Work to complete
Scan the material for the word "cutting", and copy each line where it shows up.

Materials provided
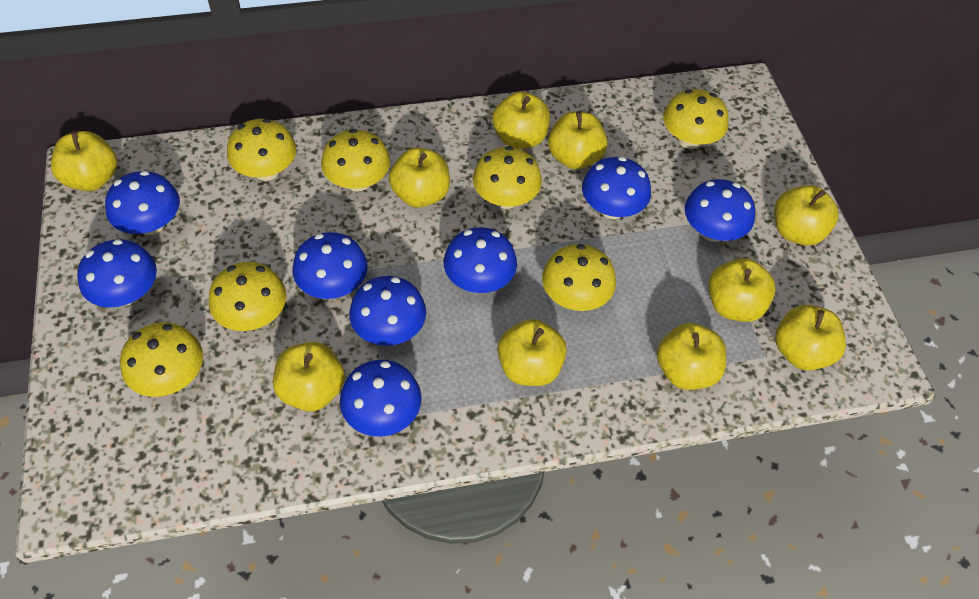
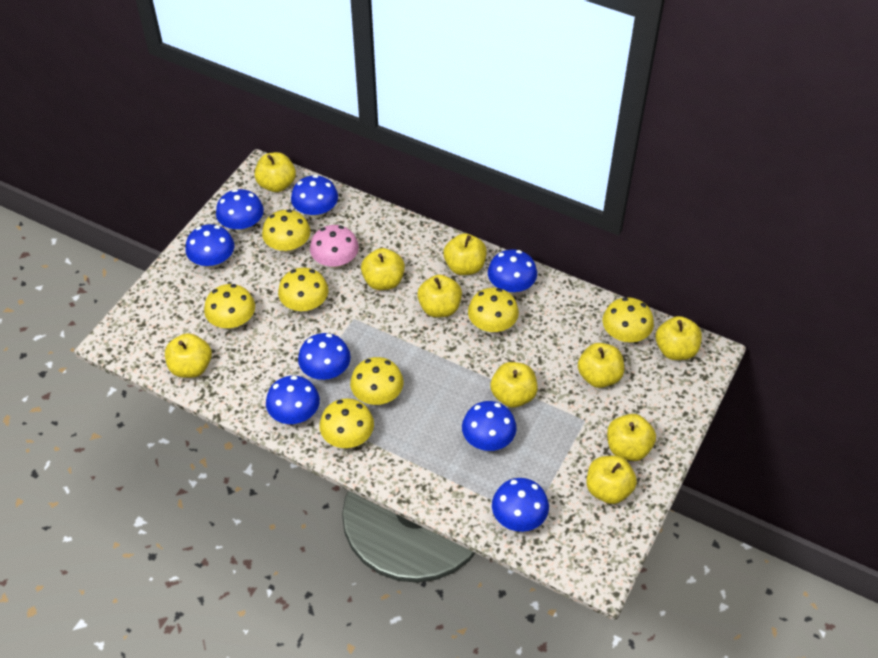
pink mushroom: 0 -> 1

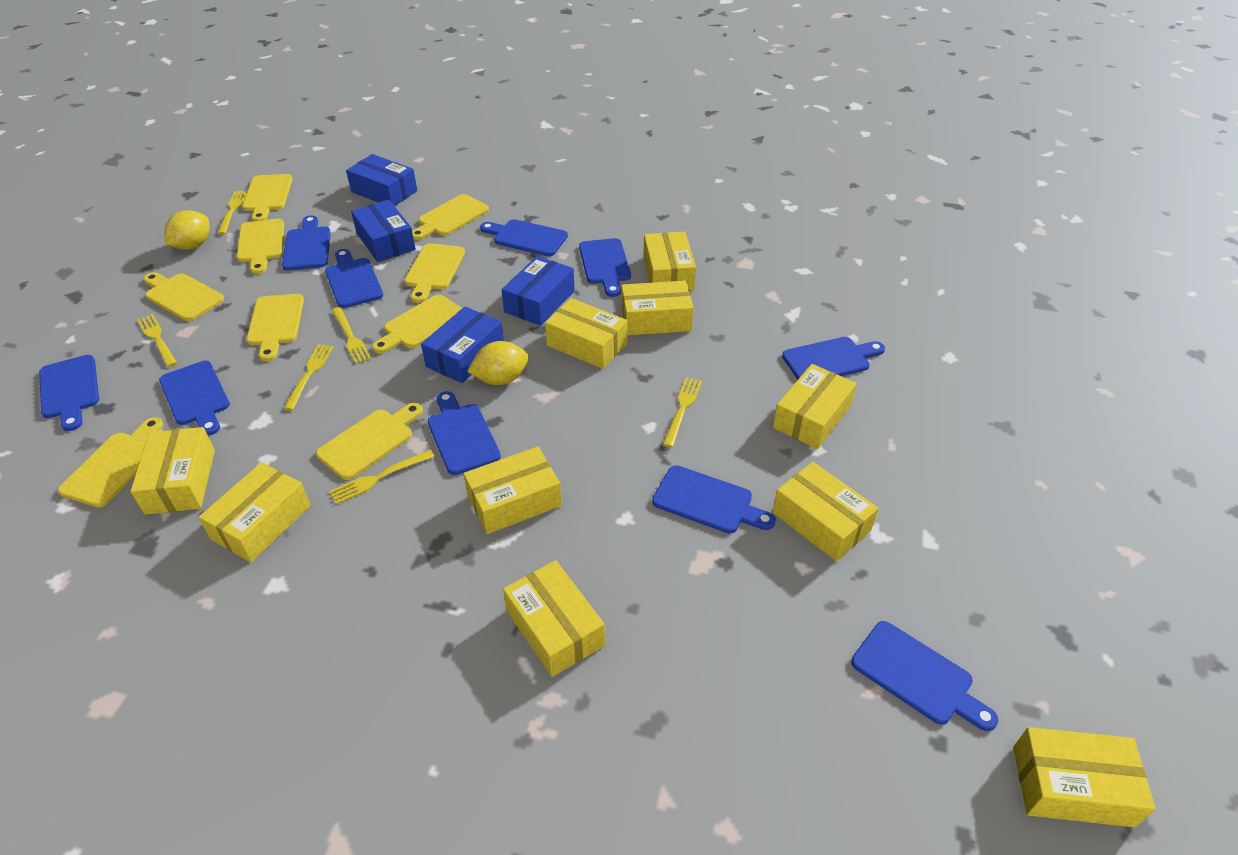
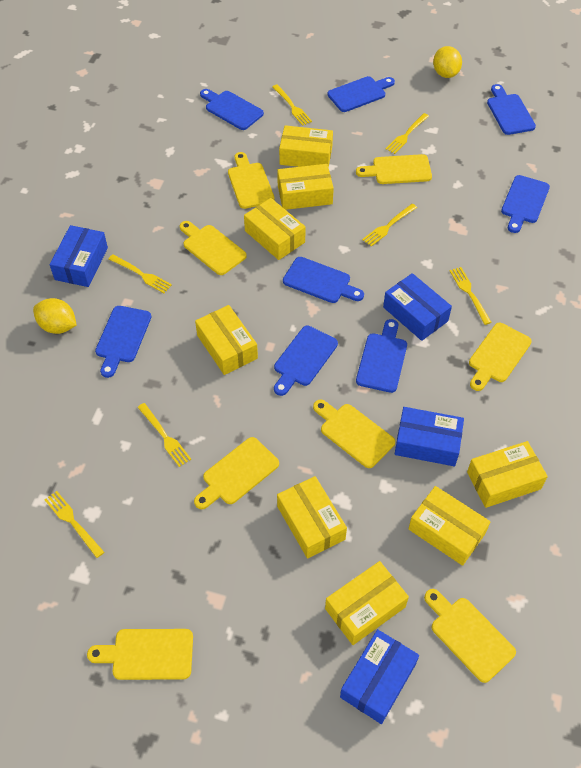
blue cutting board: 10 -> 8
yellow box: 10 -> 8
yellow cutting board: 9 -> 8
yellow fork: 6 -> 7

Written response
blue cutting board: 10 -> 8
yellow cutting board: 9 -> 8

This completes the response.